» HOW TO COMPLETE THIS TASK: Your task is to write out the lines from the line containing "(347, 229) = (518, 239): black" through the last line of the material, exactly.

» COLLECTED DATA:
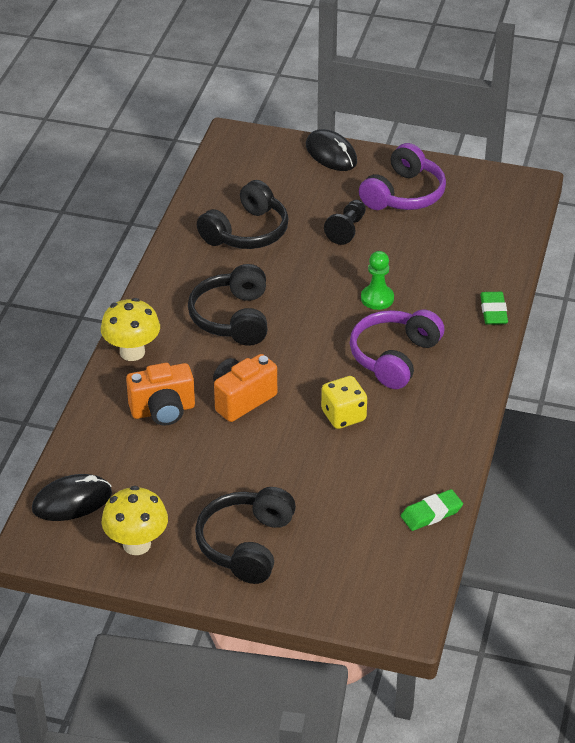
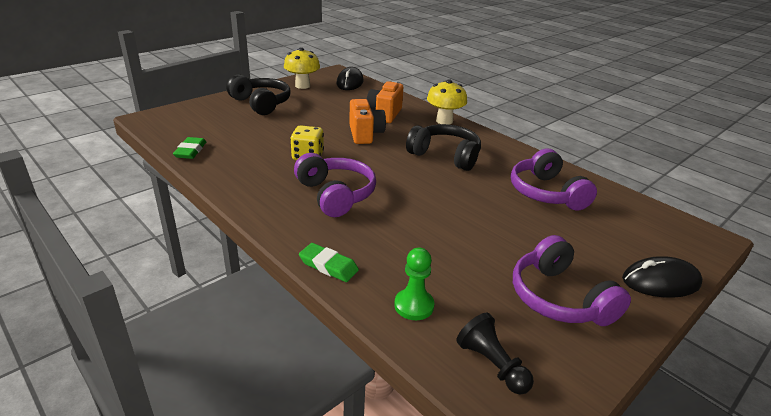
camera: 120 degrees right, 10 degrees down
(246, 232) = (546, 193): black headphones -> purple headphones
(347, 229) = (518, 239): black pawn -> black pawn (492, 364)
(377, 298) = (409, 215): green pawn -> green pawn (414, 305)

» SOLUTION FOR THIS EXERCISE:
(347, 229) = (518, 239): black pawn -> black pawn (492, 364)
(377, 298) = (409, 215): green pawn -> green pawn (414, 305)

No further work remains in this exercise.